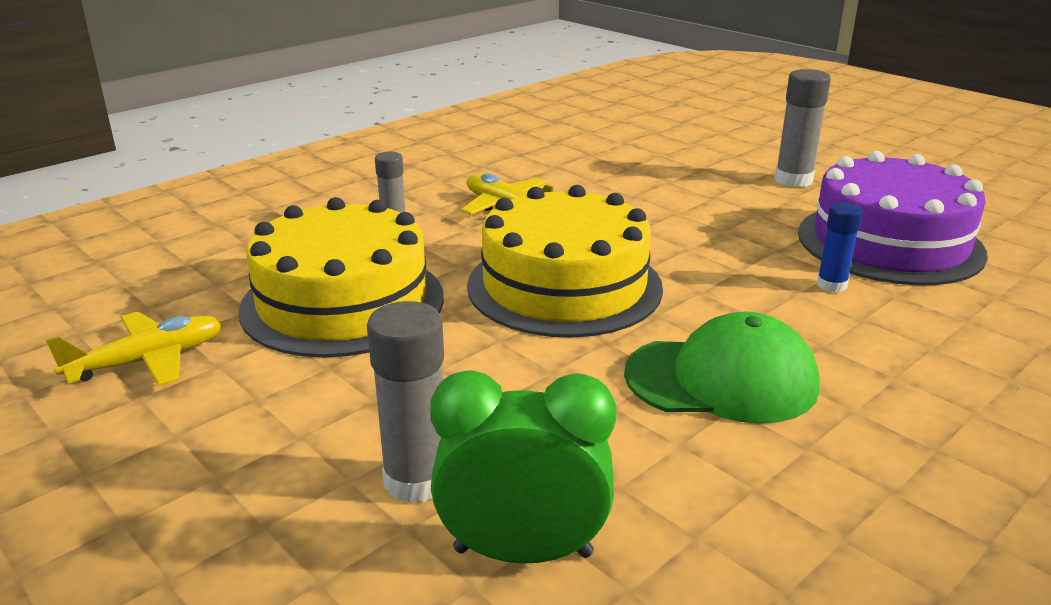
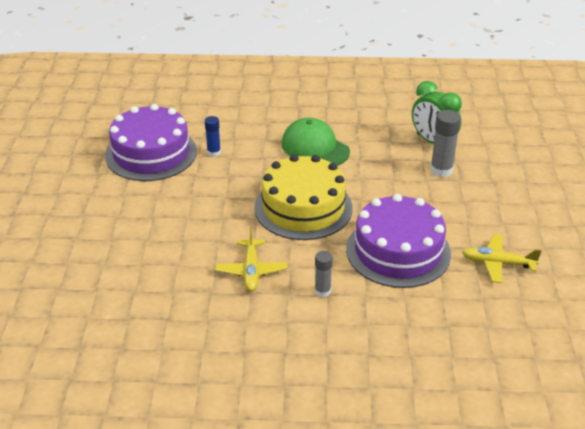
camera: 135 degrees left, 10 degrees up
(343, 302) = (398, 251): yellow cake -> purple cake
(793, 180) = (96, 203): grey glue stick -> none

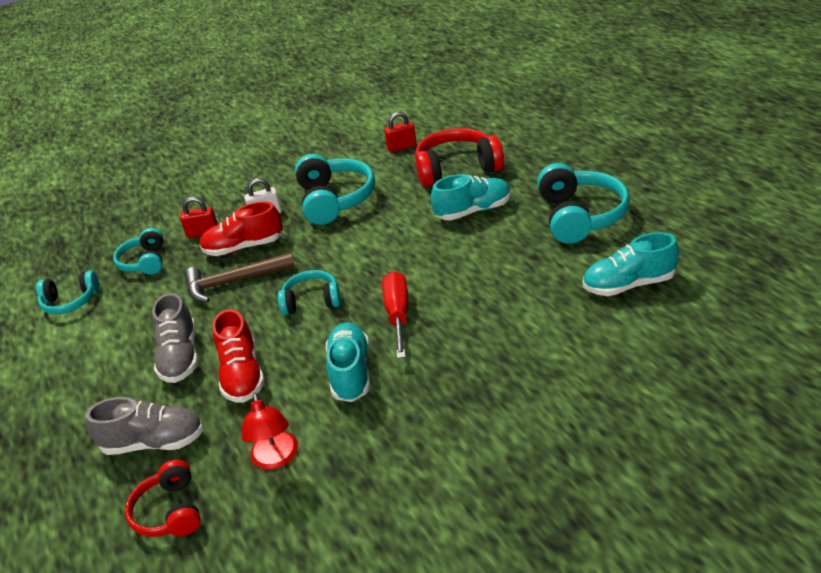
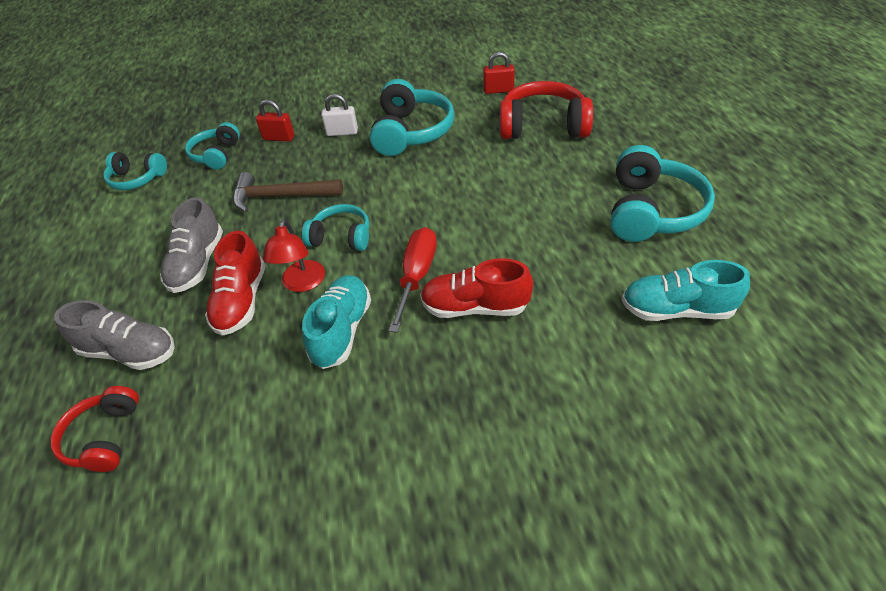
camera: 15 degrees right, 10 degrees up
(244, 247) = (307, 161): red shoe -> red shoe (475, 307)
(276, 459) = (227, 410): red lamp -> red lamp (302, 283)
(473, 211) = (540, 177): turquoise shoe -> none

* WHAT TO PRODUCE
Leave every picture out and write out, word for word, the lines from the one that contains "(793, 180) = (96, 203): grey" through the last line of the records.

* REPLY
(793, 180) = (96, 203): grey glue stick -> none

camera: 15 degrees right, 10 degrees up
(244, 247) = (307, 161): red shoe -> red shoe (475, 307)
(276, 459) = (227, 410): red lamp -> red lamp (302, 283)
(473, 211) = (540, 177): turquoise shoe -> none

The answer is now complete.